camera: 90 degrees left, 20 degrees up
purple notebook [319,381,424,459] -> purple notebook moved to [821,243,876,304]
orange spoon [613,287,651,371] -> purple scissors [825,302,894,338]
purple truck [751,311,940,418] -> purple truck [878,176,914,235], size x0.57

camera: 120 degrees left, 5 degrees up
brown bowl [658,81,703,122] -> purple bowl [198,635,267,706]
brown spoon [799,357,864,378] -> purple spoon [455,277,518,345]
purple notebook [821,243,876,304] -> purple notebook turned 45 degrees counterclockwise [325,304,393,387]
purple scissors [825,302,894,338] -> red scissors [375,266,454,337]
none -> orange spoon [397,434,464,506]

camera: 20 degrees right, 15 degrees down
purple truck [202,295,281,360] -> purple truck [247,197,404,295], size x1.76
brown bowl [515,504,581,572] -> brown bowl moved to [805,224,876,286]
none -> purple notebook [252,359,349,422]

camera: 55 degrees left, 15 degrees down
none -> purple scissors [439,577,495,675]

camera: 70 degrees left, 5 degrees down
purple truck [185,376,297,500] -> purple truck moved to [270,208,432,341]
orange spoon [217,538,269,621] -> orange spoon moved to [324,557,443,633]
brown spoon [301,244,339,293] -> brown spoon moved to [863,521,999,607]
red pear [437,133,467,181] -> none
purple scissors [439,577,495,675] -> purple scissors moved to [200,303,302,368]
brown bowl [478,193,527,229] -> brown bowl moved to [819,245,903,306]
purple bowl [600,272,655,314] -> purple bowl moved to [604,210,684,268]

----

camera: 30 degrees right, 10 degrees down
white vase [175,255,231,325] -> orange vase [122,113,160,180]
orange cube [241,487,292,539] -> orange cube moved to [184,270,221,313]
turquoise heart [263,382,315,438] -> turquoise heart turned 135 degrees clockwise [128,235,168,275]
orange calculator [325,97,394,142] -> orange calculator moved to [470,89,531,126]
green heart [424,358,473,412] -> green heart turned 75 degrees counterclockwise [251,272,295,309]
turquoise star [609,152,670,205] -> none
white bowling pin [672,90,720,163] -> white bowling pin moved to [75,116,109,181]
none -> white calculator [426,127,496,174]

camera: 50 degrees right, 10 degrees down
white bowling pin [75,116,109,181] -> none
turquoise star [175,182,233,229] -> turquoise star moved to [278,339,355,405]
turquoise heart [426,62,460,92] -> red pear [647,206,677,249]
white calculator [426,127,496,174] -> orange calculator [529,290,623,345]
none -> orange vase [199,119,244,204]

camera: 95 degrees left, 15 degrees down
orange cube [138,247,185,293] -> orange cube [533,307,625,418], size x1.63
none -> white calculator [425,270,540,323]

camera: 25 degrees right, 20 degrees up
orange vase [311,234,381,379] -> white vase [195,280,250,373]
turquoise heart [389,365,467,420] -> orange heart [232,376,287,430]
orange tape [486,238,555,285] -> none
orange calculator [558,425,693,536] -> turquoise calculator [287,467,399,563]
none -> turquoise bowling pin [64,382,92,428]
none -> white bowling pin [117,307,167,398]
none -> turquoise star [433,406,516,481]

----

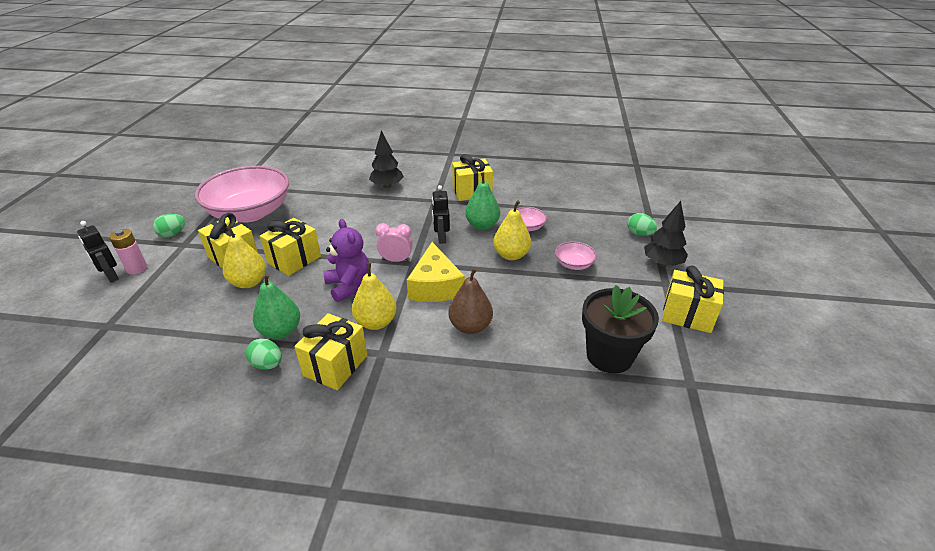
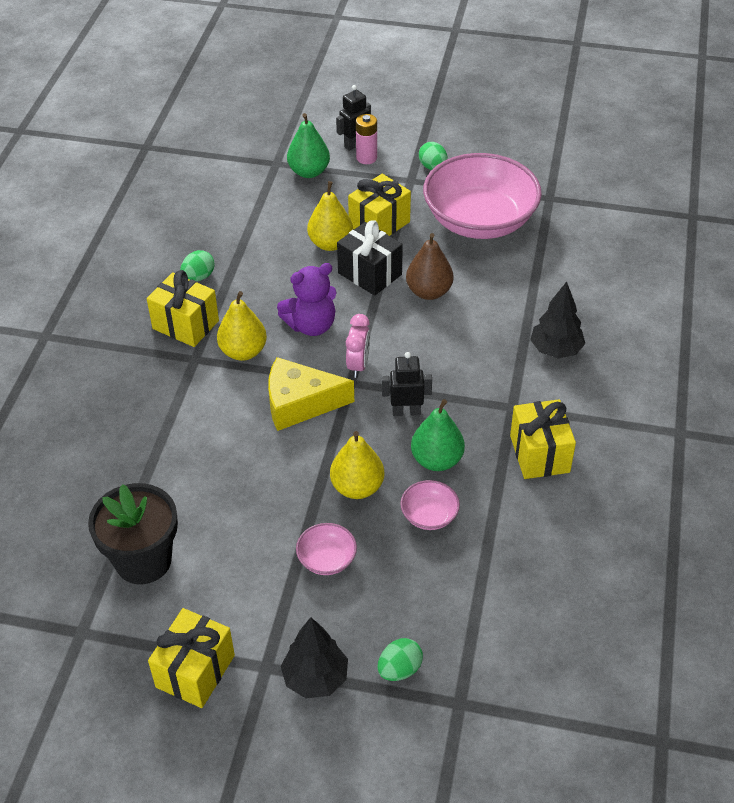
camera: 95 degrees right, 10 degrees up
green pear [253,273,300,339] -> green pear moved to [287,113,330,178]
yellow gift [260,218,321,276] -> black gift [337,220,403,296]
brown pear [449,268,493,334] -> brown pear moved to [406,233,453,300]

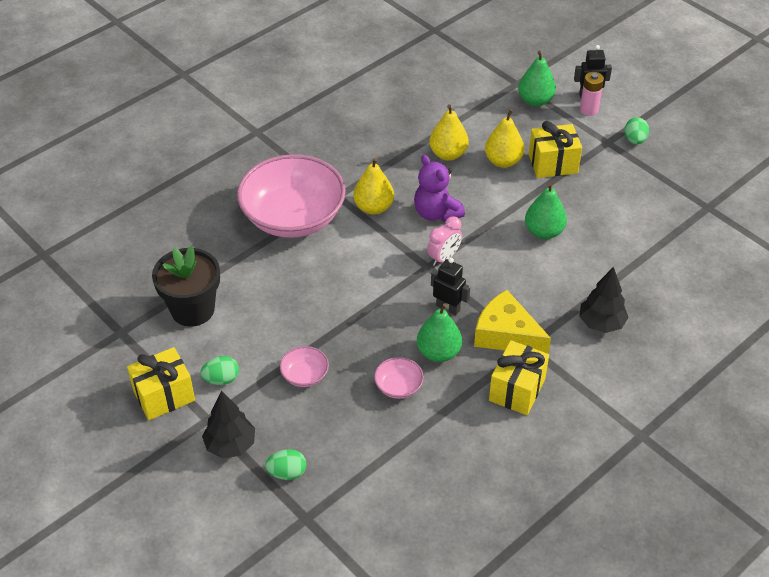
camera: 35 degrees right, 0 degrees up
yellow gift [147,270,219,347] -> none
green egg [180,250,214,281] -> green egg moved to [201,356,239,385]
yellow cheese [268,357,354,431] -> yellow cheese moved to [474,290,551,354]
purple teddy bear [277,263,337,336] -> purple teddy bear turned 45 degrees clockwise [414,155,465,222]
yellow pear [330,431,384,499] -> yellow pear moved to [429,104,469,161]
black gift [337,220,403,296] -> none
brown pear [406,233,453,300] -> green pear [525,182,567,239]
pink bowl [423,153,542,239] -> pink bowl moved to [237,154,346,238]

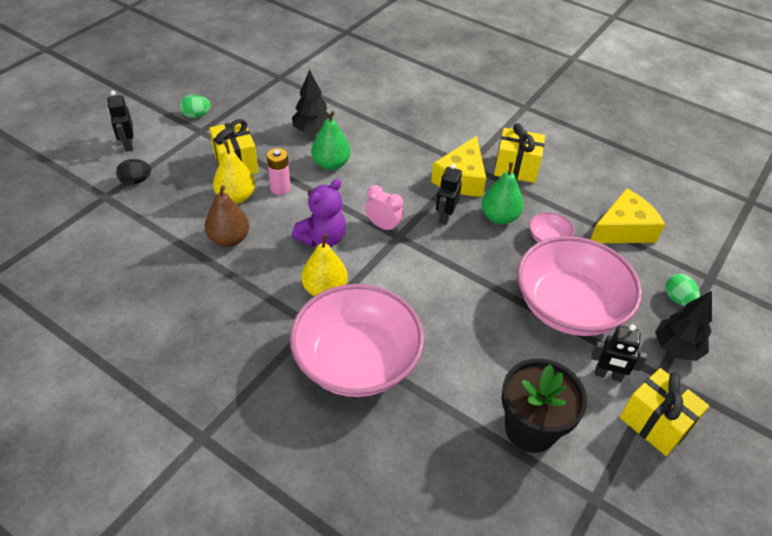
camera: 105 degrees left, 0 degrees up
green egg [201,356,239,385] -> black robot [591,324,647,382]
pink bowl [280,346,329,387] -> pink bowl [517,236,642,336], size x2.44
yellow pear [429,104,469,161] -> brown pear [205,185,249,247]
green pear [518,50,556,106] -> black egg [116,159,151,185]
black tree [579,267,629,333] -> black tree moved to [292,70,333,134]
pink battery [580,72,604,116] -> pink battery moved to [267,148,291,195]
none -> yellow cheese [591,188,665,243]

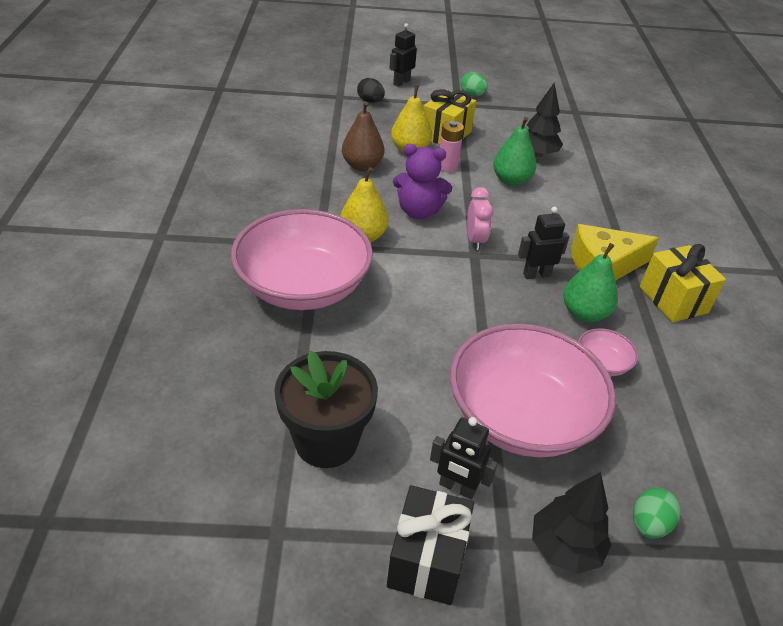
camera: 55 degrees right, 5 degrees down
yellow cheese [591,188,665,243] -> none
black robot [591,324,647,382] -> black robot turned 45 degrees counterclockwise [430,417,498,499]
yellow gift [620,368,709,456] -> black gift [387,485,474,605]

----

Task description: Would you please copy exactly the part of the entries above that begins at the line containing "brown spoon [799,357,864,378]" and ends at the line containing "purple bowl [600,272,655,314]", both lines included?

Result of the task:
brown spoon [799,357,864,378] -> purple spoon [455,277,518,345]
purple notebook [821,243,876,304] -> purple notebook turned 45 degrees counterclockwise [325,304,393,387]
purple scissors [825,302,894,338] -> red scissors [375,266,454,337]
none -> orange spoon [397,434,464,506]

camera: 20 degrees right, 15 degrees down
purple truck [202,295,281,360] -> purple truck [247,197,404,295], size x1.76
brown bowl [515,504,581,572] -> brown bowl moved to [805,224,876,286]
none -> purple notebook [252,359,349,422]

camera: 55 degrees left, 15 degrees down
none -> purple scissors [439,577,495,675]

camera: 70 degrees left, 5 degrees down
purple truck [185,376,297,500] -> purple truck moved to [270,208,432,341]
orange spoon [217,538,269,621] -> orange spoon moved to [324,557,443,633]
brown spoon [301,244,339,293] -> brown spoon moved to [863,521,999,607]
red pear [437,133,467,181] -> none
purple scissors [439,577,495,675] -> purple scissors moved to [200,303,302,368]
brown bowl [478,193,527,229] -> brown bowl moved to [819,245,903,306]
purple bowl [600,272,655,314] -> purple bowl moved to [604,210,684,268]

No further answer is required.